## TASK OBJECTIVE
List each line of the data that holds the string "moved", please.

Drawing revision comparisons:
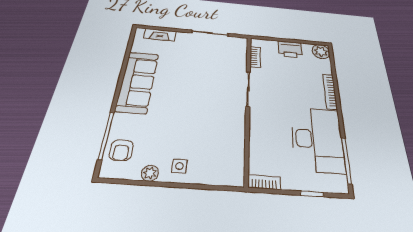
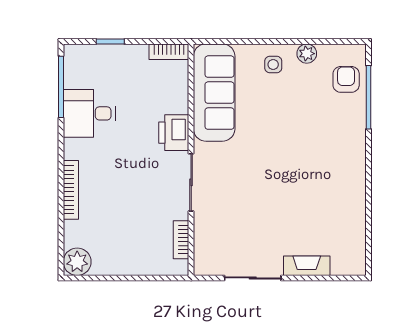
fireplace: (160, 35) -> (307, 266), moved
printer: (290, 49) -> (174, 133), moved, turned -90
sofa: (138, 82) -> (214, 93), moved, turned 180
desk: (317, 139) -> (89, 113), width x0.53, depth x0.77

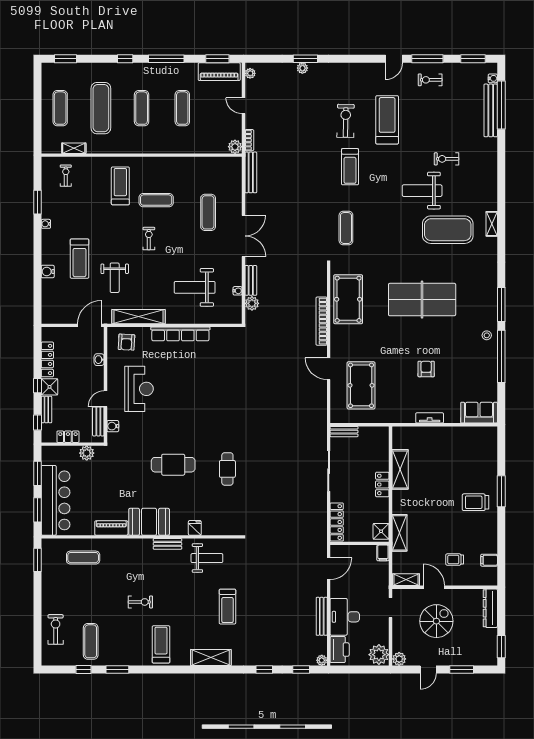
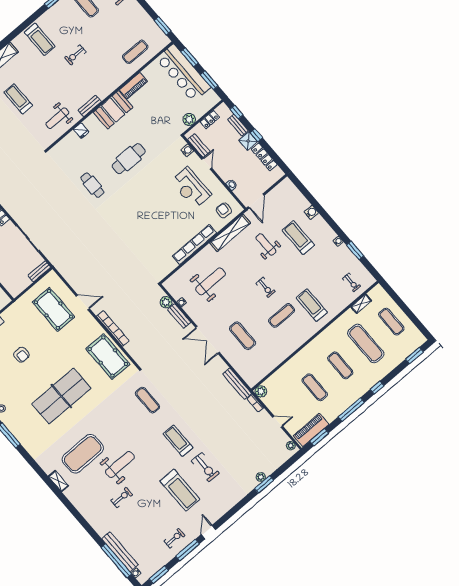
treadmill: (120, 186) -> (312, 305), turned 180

## EXPECTED ANSWER
fireplace: (160, 35) -> (307, 266), moved
printer: (290, 49) -> (174, 133), moved, turned -90
sofa: (138, 82) -> (214, 93), moved, turned 180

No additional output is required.